Problem statement: Extract the lines below starting at the line containing "blue denim jacket at lower left is below." and ending at the line containing "The width and", and repeat them exactly.

[Excerpt from a dataset]
———

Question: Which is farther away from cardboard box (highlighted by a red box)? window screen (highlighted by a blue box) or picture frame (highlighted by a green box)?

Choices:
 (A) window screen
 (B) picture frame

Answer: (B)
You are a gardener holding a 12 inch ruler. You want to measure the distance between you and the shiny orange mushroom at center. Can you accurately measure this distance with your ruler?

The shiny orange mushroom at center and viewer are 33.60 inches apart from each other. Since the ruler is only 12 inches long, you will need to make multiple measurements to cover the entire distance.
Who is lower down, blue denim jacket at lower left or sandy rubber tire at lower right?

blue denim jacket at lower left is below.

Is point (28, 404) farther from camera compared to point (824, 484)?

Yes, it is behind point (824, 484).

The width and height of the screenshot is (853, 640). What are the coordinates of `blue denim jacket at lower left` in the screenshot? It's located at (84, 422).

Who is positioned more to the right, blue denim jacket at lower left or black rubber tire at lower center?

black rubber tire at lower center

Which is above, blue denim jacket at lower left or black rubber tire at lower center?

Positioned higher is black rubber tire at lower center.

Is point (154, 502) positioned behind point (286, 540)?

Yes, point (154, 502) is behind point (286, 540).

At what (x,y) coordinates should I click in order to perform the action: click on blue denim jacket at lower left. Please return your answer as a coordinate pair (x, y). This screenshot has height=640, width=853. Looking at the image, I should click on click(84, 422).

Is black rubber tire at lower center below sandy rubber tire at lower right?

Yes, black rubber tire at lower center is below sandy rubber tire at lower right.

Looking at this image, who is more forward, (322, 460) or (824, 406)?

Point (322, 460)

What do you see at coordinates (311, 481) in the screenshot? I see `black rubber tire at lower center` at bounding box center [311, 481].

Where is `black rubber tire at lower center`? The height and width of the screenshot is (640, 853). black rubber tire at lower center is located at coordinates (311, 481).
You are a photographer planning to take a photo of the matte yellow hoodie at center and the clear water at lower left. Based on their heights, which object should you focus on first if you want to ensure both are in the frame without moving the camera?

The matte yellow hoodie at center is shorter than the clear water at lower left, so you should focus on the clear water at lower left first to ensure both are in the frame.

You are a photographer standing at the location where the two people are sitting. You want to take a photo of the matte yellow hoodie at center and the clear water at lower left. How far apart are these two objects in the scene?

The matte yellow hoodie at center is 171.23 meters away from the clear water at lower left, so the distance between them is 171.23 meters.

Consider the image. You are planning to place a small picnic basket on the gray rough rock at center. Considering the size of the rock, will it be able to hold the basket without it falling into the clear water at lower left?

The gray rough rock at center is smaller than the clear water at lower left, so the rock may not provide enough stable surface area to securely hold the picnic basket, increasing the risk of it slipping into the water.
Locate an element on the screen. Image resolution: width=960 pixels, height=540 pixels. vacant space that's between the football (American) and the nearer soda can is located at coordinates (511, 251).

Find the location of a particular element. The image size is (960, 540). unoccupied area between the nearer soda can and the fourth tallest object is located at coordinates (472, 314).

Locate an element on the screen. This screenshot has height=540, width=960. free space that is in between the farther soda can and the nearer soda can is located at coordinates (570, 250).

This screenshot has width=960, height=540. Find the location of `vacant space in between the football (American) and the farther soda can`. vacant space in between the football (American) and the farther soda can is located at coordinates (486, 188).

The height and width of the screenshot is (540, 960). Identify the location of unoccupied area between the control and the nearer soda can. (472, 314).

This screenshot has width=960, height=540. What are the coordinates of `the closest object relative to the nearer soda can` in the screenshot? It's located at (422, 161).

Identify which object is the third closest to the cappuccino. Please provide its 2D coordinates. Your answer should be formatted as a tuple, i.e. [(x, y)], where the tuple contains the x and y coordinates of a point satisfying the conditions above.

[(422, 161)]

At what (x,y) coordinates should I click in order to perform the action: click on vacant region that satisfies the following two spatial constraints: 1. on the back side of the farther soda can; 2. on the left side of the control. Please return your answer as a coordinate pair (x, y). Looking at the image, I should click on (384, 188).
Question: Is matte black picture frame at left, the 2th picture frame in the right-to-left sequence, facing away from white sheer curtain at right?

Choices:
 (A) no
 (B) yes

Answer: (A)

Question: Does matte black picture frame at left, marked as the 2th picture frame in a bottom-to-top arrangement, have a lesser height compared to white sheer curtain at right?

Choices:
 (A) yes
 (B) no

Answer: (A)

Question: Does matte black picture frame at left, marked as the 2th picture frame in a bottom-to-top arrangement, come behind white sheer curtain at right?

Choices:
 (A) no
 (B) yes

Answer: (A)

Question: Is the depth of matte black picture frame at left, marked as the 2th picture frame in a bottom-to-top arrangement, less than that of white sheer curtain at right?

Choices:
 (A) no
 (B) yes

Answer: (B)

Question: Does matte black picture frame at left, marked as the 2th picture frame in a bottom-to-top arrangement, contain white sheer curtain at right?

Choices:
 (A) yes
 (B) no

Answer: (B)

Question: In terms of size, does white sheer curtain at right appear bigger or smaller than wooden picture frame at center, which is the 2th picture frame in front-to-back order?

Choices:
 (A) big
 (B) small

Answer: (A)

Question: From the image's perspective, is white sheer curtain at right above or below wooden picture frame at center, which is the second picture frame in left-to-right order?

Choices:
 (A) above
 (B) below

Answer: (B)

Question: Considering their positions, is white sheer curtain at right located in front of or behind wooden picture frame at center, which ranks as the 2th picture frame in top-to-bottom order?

———

Exercise solution:
blue denim jacket at lower left is below.

Is point (28, 404) farther from camera compared to point (824, 484)?

Yes, it is behind point (824, 484).

The width and height of the screenshot is (853, 640). What are the coordinates of `blue denim jacket at lower left` in the screenshot? It's located at (84, 422).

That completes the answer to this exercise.